**Required action:** Write out the following listing in full, exactly as it reads.
Start of Data for this task
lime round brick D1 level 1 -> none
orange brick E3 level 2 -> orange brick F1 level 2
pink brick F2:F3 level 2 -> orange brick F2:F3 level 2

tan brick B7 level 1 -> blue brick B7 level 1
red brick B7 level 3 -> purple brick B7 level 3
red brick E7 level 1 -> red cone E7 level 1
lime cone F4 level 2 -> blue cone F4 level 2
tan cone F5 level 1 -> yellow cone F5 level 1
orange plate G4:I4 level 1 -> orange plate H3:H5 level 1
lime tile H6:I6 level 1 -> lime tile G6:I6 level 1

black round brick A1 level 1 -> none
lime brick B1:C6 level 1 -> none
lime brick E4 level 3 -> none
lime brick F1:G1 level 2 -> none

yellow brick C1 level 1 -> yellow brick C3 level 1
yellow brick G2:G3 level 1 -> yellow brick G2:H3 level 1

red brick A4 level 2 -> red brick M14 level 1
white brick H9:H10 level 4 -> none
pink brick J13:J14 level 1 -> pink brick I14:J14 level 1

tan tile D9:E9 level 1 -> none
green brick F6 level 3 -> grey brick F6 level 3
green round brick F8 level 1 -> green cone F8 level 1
End of Data for this task
**Solution to this task:**
lime round brick D1 level 1 -> none
orange brick E3 level 2 -> orange brick F1 level 2
pink brick F2:F3 level 2 -> orange brick F2:F3 level 2

tan brick B7 level 1 -> blue brick B7 level 1
red brick B7 level 3 -> purple brick B7 level 3
red brick E7 level 1 -> red cone E7 level 1
lime cone F4 level 2 -> blue cone F4 level 2
tan cone F5 level 1 -> yellow cone F5 level 1
orange plate G4:I4 level 1 -> orange plate H3:H5 level 1
lime tile H6:I6 level 1 -> lime tile G6:I6 level 1

black round brick A1 level 1 -> none
lime brick B1:C6 level 1 -> none
lime brick E4 level 3 -> none
lime brick F1:G1 level 2 -> none

yellow brick C1 level 1 -> yellow brick C3 level 1
yellow brick G2:G3 level 1 -> yellow brick G2:H3 level 1

red brick A4 level 2 -> red brick M14 level 1
white brick H9:H10 level 4 -> none
pink brick J13:J14 level 1 -> pink brick I14:J14 level 1

tan tile D9:E9 level 1 -> none
green brick F6 level 3 -> grey brick F6 level 3
green round brick F8 level 1 -> green cone F8 level 1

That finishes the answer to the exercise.